Report every line of the data that includes "audit".

%%

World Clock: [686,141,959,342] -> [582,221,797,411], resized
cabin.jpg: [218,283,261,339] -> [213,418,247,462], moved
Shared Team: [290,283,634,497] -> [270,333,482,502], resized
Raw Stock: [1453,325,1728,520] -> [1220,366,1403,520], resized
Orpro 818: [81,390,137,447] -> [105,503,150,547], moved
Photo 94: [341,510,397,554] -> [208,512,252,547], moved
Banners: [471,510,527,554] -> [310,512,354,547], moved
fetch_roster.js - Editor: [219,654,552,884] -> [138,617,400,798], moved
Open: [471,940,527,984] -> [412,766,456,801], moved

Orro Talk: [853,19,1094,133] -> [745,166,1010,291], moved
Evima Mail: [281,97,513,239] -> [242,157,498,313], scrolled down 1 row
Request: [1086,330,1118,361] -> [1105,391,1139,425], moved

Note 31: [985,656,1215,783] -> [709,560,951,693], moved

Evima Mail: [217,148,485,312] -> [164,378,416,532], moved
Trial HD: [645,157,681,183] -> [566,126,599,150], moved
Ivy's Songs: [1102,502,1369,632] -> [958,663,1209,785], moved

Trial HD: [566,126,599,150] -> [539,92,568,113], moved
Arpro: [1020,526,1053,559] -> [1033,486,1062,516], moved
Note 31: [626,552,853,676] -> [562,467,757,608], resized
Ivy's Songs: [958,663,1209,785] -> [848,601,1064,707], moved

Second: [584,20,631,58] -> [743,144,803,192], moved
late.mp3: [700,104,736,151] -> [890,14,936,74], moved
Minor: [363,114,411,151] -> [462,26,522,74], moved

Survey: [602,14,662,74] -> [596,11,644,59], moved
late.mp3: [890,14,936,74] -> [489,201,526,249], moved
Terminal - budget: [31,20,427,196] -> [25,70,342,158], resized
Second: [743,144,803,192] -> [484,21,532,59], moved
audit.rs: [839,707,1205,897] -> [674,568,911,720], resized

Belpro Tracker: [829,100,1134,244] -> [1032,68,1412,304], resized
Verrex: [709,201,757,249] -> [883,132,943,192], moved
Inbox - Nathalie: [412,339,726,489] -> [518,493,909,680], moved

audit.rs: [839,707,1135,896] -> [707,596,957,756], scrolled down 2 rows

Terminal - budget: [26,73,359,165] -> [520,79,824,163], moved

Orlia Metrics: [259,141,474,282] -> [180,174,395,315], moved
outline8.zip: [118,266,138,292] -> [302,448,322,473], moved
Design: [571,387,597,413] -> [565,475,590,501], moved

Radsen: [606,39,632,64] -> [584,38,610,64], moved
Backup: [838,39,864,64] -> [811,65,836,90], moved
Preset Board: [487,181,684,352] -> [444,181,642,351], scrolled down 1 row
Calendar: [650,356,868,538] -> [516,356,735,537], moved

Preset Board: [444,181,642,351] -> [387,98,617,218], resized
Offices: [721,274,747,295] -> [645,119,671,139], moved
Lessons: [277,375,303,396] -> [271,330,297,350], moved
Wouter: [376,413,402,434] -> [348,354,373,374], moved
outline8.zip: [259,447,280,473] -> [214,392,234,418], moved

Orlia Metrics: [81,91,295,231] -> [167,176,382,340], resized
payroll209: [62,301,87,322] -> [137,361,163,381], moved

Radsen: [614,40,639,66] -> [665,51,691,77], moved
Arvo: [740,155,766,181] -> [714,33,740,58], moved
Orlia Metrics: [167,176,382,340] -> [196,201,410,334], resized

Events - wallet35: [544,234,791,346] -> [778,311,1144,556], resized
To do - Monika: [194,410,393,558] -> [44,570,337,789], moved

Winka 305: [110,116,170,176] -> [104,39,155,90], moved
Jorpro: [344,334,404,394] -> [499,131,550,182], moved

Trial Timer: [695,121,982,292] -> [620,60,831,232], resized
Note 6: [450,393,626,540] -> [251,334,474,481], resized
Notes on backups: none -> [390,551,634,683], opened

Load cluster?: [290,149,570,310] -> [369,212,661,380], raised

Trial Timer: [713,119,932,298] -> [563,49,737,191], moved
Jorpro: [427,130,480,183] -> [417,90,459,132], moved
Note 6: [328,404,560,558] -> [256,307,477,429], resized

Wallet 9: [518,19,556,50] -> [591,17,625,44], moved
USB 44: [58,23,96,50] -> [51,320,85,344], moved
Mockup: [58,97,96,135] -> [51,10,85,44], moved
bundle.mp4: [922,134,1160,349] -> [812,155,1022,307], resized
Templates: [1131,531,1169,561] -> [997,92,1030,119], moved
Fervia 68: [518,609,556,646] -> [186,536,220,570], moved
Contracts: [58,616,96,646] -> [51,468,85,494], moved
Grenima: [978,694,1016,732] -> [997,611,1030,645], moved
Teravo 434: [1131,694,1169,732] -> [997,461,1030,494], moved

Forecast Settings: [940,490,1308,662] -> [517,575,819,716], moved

%%

=== ANSWER SPACE ===
audit.rs: [839,707,1205,897] -> [674,568,911,720], resized
audit.rs: [839,707,1135,896] -> [707,596,957,756], scrolled down 2 rows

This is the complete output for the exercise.